### EXERCISE DESCRIPTION
Here are some records. Copy each one exactly.

Object correspondence data
#####

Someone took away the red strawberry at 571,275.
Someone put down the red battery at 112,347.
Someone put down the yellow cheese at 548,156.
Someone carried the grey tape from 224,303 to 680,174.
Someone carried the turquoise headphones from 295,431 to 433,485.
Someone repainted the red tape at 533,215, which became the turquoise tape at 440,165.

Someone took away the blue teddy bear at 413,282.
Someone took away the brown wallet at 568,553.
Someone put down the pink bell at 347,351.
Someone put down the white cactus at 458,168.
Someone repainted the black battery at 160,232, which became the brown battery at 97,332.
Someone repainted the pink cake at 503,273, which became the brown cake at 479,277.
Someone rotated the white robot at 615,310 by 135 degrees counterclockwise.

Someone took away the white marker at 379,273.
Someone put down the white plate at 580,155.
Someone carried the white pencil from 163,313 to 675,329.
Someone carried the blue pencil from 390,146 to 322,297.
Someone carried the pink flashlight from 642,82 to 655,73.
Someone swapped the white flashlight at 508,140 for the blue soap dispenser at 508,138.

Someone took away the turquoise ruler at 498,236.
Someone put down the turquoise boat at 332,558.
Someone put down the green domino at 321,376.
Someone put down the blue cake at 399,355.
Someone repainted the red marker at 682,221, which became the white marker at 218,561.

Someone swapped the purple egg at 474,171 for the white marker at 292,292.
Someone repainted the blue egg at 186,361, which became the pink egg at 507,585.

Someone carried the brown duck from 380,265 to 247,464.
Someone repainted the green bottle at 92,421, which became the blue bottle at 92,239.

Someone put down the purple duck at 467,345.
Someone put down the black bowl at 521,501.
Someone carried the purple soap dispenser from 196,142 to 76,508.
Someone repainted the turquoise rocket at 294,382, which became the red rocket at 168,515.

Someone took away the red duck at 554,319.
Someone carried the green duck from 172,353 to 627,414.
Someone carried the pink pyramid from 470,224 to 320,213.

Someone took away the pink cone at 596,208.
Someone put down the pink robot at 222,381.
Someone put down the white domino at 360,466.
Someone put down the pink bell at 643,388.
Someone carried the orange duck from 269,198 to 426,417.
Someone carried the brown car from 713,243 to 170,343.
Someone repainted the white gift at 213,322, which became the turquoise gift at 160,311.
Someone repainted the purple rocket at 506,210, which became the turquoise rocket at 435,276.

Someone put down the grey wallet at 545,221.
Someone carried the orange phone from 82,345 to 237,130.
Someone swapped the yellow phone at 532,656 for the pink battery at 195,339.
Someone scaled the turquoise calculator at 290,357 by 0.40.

#####

### EXERCISE RESULT
Someone took away the red strawberry at 571,275.
Someone put down the red battery at 112,347.
Someone put down the yellow cheese at 548,156.
Someone carried the grey tape from 224,303 to 680,174.
Someone carried the turquoise headphones from 295,431 to 433,485.
Someone repainted the red tape at 533,215, which became the turquoise tape at 440,165.

Someone took away the blue teddy bear at 413,282.
Someone took away the brown wallet at 568,553.
Someone put down the pink bell at 347,351.
Someone put down the white cactus at 458,168.
Someone repainted the black battery at 160,232, which became the brown battery at 97,332.
Someone repainted the pink cake at 503,273, which became the brown cake at 479,277.
Someone rotated the white robot at 615,310 by 135 degrees counterclockwise.

Someone took away the white marker at 379,273.
Someone put down the white plate at 580,155.
Someone carried the white pencil from 163,313 to 675,329.
Someone carried the blue pencil from 390,146 to 322,297.
Someone carried the pink flashlight from 642,82 to 655,73.
Someone swapped the white flashlight at 508,140 for the blue soap dispenser at 508,138.

Someone took away the turquoise ruler at 498,236.
Someone put down the turquoise boat at 332,558.
Someone put down the green domino at 321,376.
Someone put down the blue cake at 399,355.
Someone repainted the red marker at 682,221, which became the white marker at 218,561.

Someone swapped the purple egg at 474,171 for the white marker at 292,292.
Someone repainted the blue egg at 186,361, which became the pink egg at 507,585.

Someone carried the brown duck from 380,265 to 247,464.
Someone repainted the green bottle at 92,421, which became the blue bottle at 92,239.

Someone put down the purple duck at 467,345.
Someone put down the black bowl at 521,501.
Someone carried the purple soap dispenser from 196,142 to 76,508.
Someone repainted the turquoise rocket at 294,382, which became the red rocket at 168,515.

Someone took away the red duck at 554,319.
Someone carried the green duck from 172,353 to 627,414.
Someone carried the pink pyramid from 470,224 to 320,213.

Someone took away the pink cone at 596,208.
Someone put down the pink robot at 222,381.
Someone put down the white domino at 360,466.
Someone put down the pink bell at 643,388.
Someone carried the orange duck from 269,198 to 426,417.
Someone carried the brown car from 713,243 to 170,343.
Someone repainted the white gift at 213,322, which became the turquoise gift at 160,311.
Someone repainted the purple rocket at 506,210, which became the turquoise rocket at 435,276.

Someone put down the grey wallet at 545,221.
Someone carried the orange phone from 82,345 to 237,130.
Someone swapped the yellow phone at 532,656 for the pink battery at 195,339.
Someone scaled the turquoise calculator at 290,357 by 0.40.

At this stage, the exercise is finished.